START SOURCE MATERIAL

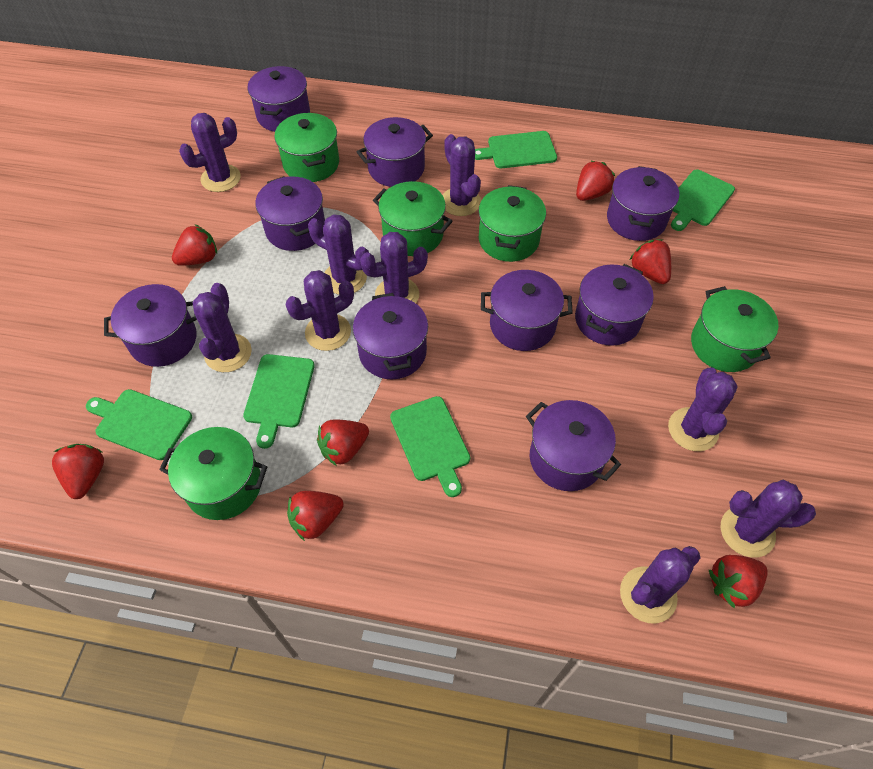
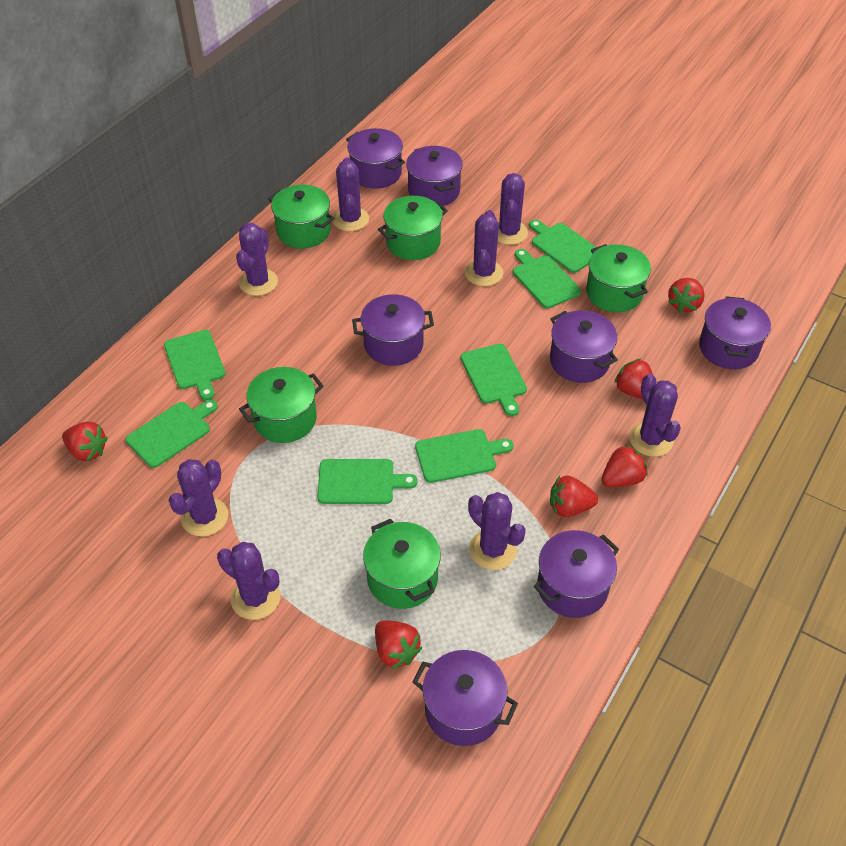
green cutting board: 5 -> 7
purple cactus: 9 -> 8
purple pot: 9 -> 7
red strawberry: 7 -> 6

END SOURCE MATERIAL
START SOURCE MATERIAL

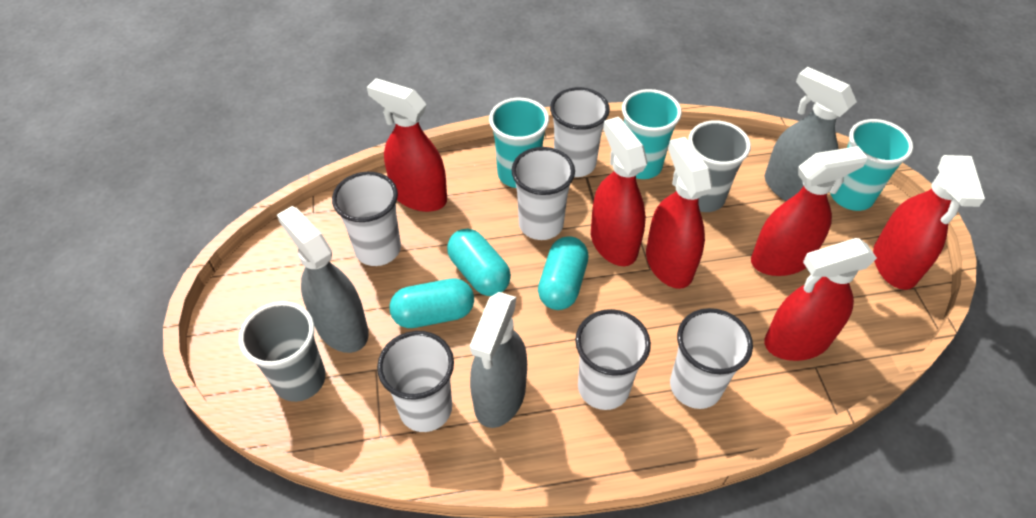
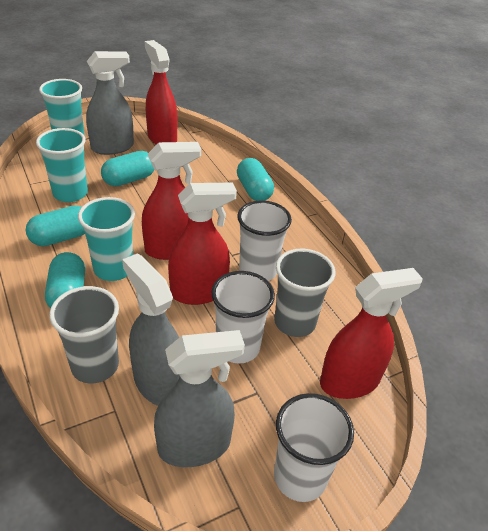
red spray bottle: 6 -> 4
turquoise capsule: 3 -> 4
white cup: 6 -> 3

END SOURCE MATERIAL

**TASK**:
Write down, word for word, the lines above from the one containing "green cutting board: 5 -> 7" through the one containing "red strawberry: 7 -> 6", both ends included.

**RESPONSE**:
green cutting board: 5 -> 7
purple cactus: 9 -> 8
purple pot: 9 -> 7
red strawberry: 7 -> 6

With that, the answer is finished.